EXERCISE AIM:
Which of the lines in the data below contain the string "STEPPER"? Copy each of them.

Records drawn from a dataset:
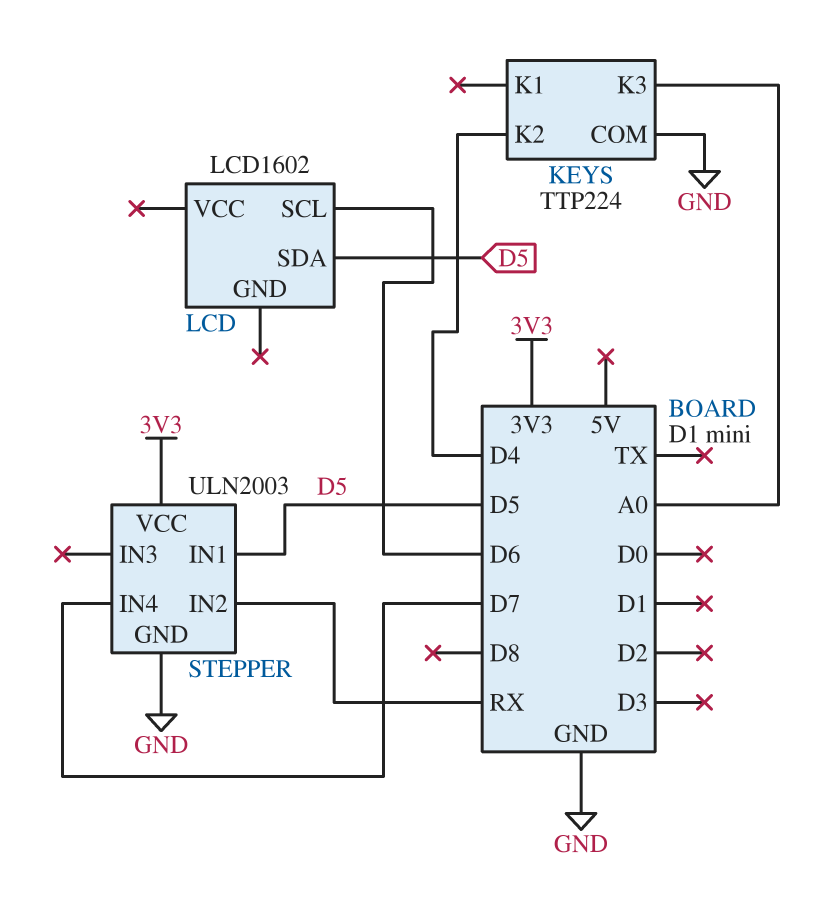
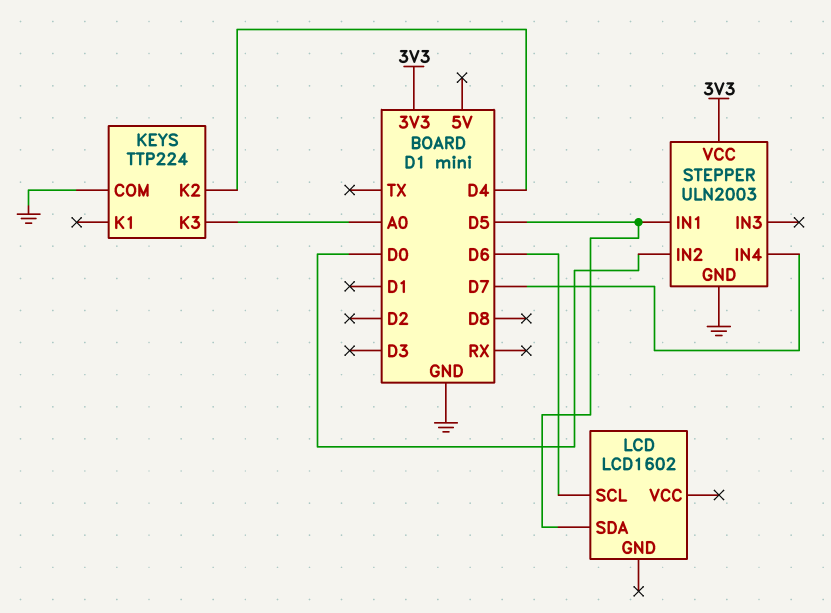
STEPPER pin IN2: RX -> D0

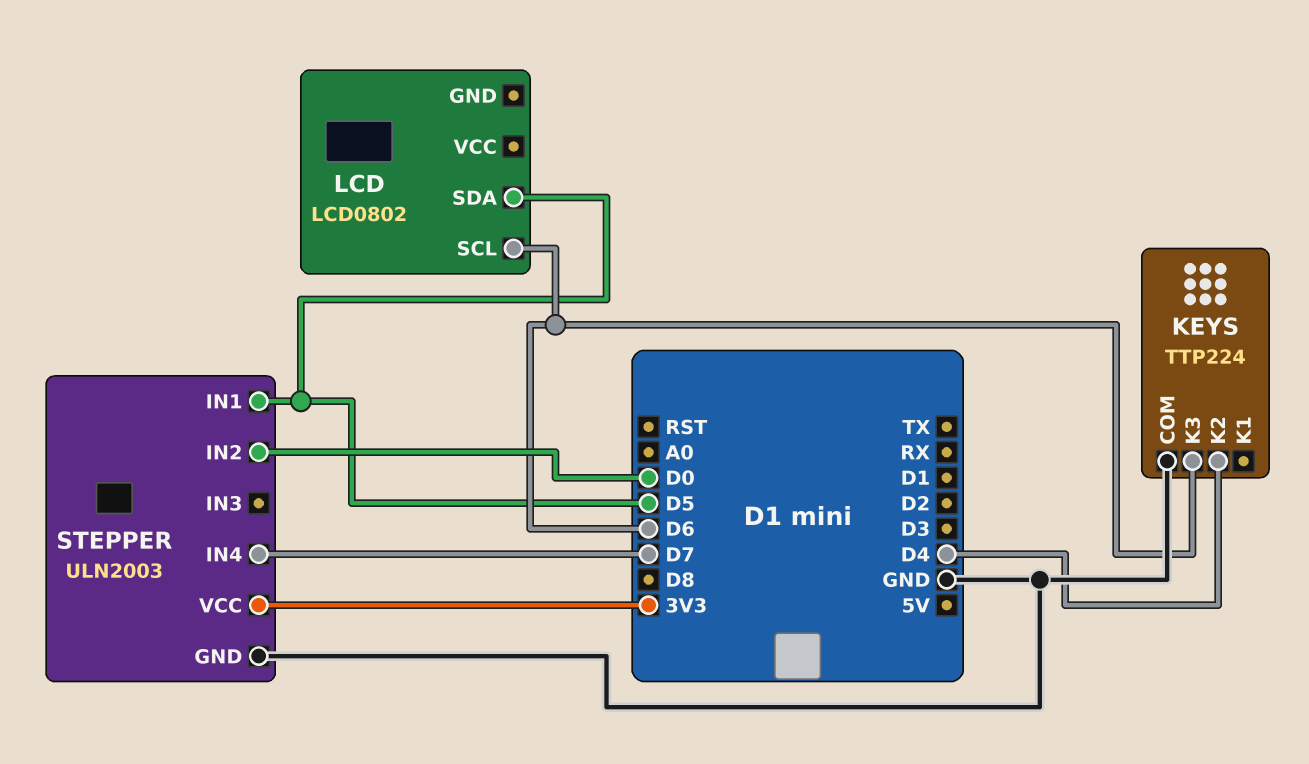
KEYS pin K3: A0 -> D6
LCD: LCD1602 -> LCD0802

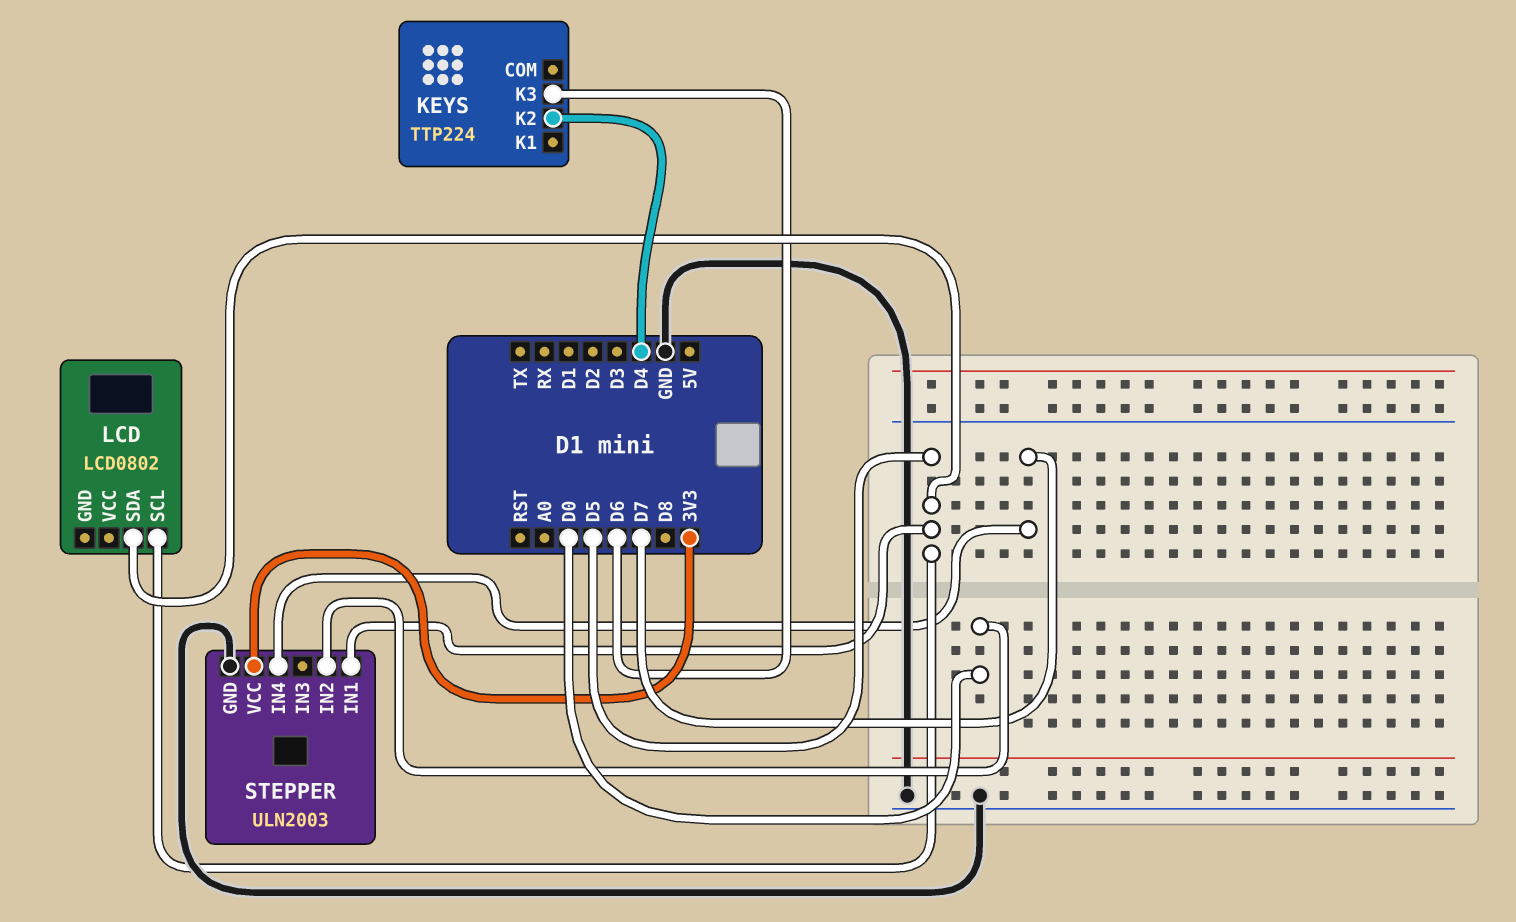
KEYS pin COM: GND -> none
LCD pin SCL: D6 -> D5

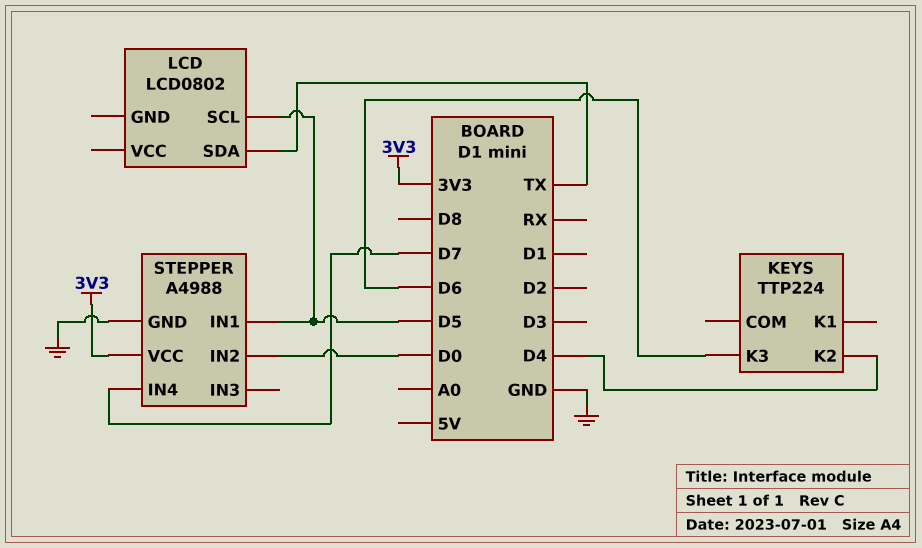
LCD pin SDA: D5 -> TX
STEPPER: ULN2003 -> A4988

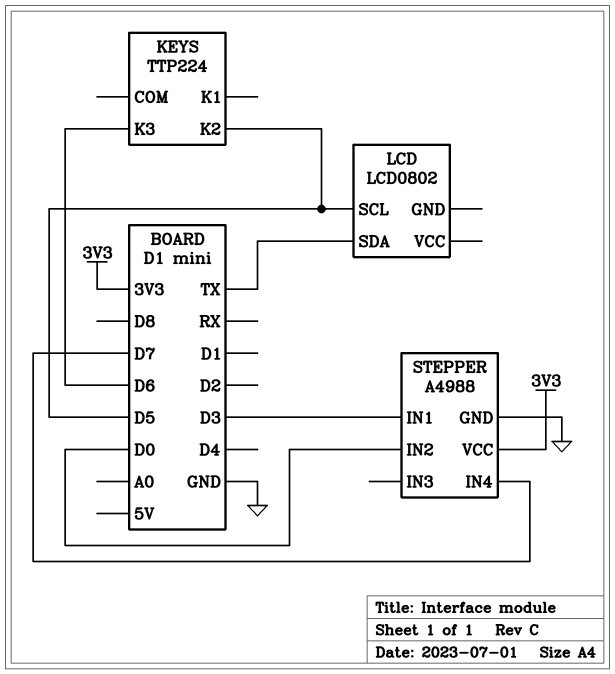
KEYS pin K2: D4 -> D5
STEPPER pin IN1: D5 -> D3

SOLUTION:
STEPPER pin IN2: RX -> D0
STEPPER: ULN2003 -> A4988
STEPPER pin IN1: D5 -> D3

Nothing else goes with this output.